#### AIM OF THE TASK:
Looking at the data below, state how many lines contain "DGND". No other words are wanted.

#### RECORDS SUPPLIED:

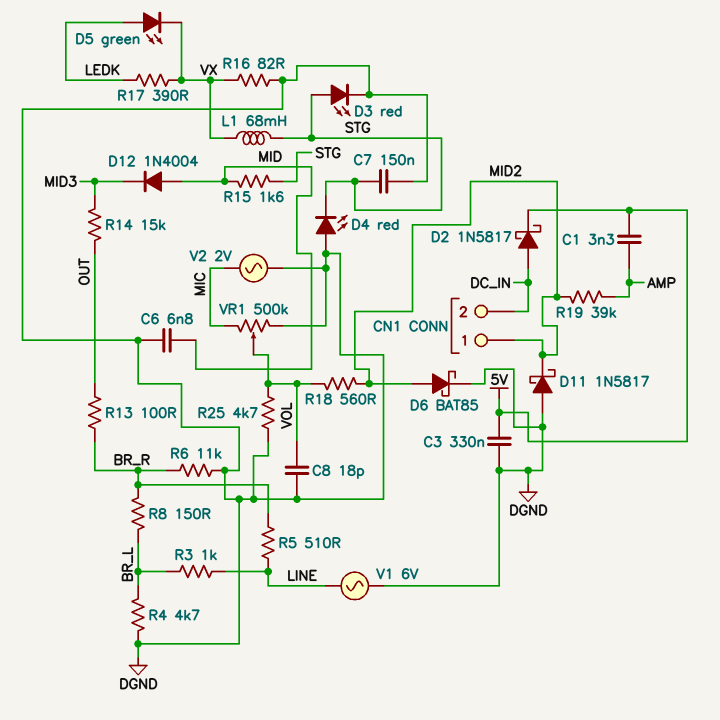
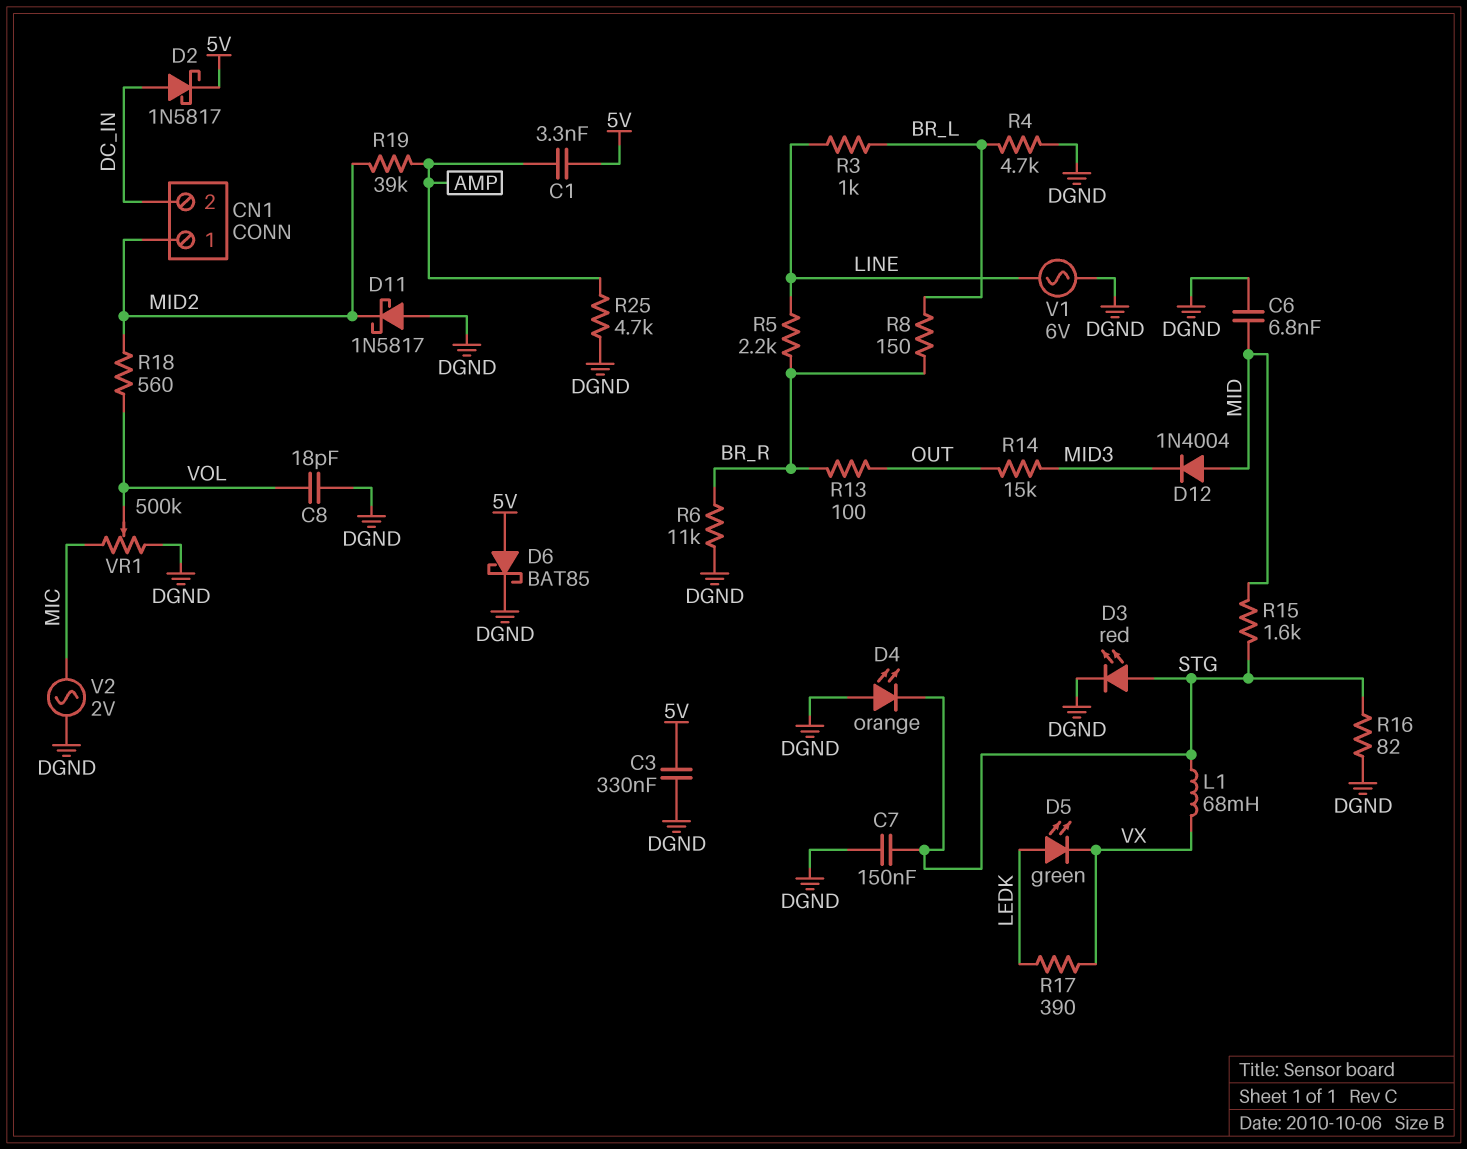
D4: LED red (A DGND, K STG) -> LED orange (A DGND, K STG)
D6: schottky BAT85 (A MID2, K DGND) -> schottky BAT85 (A 5V, K DGND)
R5: 510 (BR_R, LINE) -> 2.2k (BR_R, LINE)
R16: 82 (DGND, VX) -> 82 (DGND, STG)
R25: 4.7k (DGND, VOL) -> 4.7k (AMP, DGND)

#### ANSWER TO THIS TASK:
4